[Dataset records]
=== Begin Enclosure ===

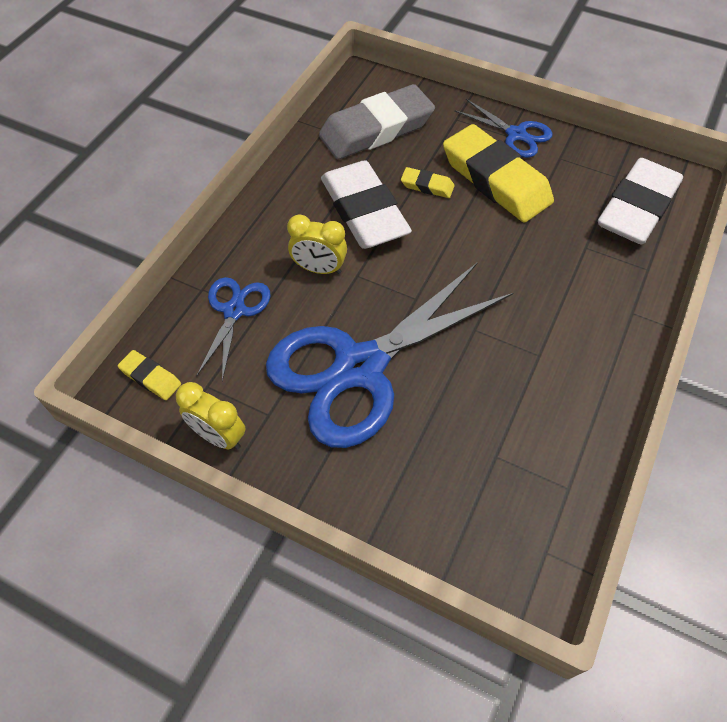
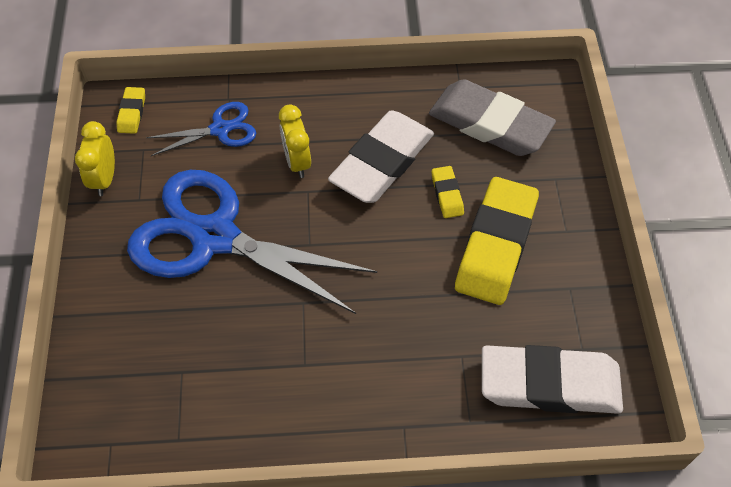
camera: 60 degrees right, 0 degrees up
(516, 134) = (573, 237): blue scissors -> none

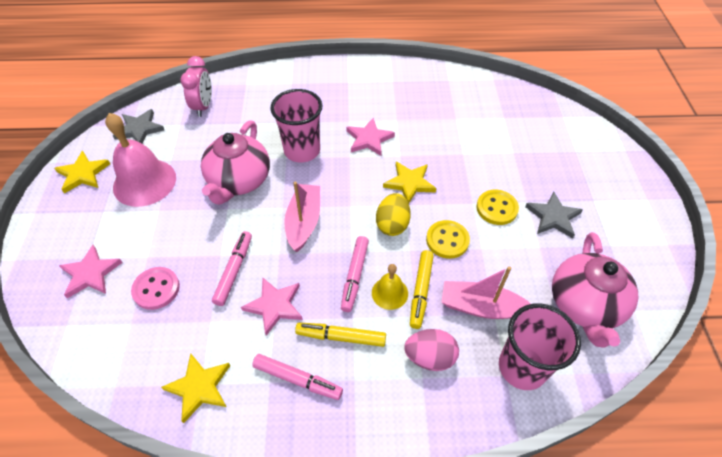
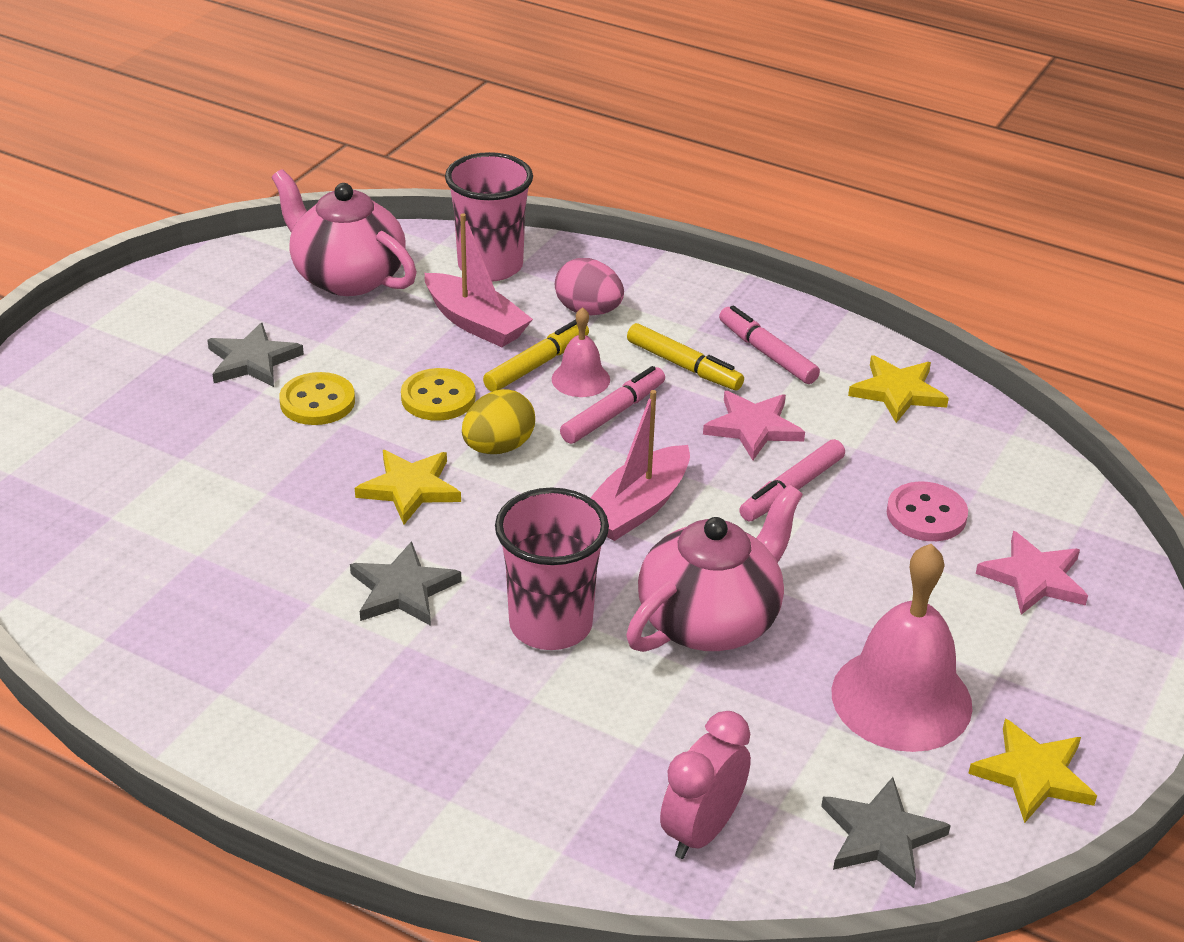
camera: 150 degrees left, 15 degrees down
(369, 139) = (403, 590): pink star -> grey star
(389, 293) = (580, 379): yellow bell -> pink bell
(584, 305) = (347, 277): pink teapot -> pink teapot turned 90 degrees counterclockwise

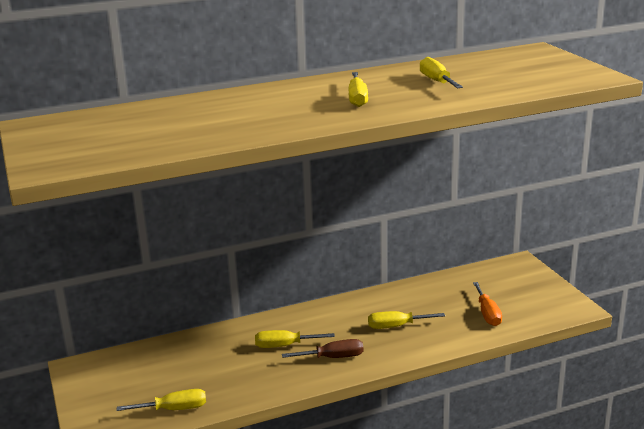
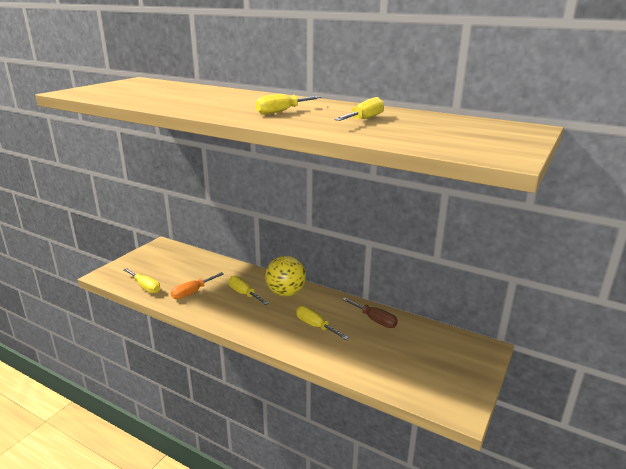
camera: 50 degrees right, 0 degrees up
(317, 320) = (285, 293): none -> yellow ball
(333, 357) = (249, 316): brown screwdriver -> brown screwdriver (374, 320)
(487, 314) = (385, 362): orange screwdriver -> orange screwdriver (192, 292)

=== End Enclosure ===

### Work instructions
Count the lines in the records that contain the word "pink", and give only that number.

### Solution to this problem
3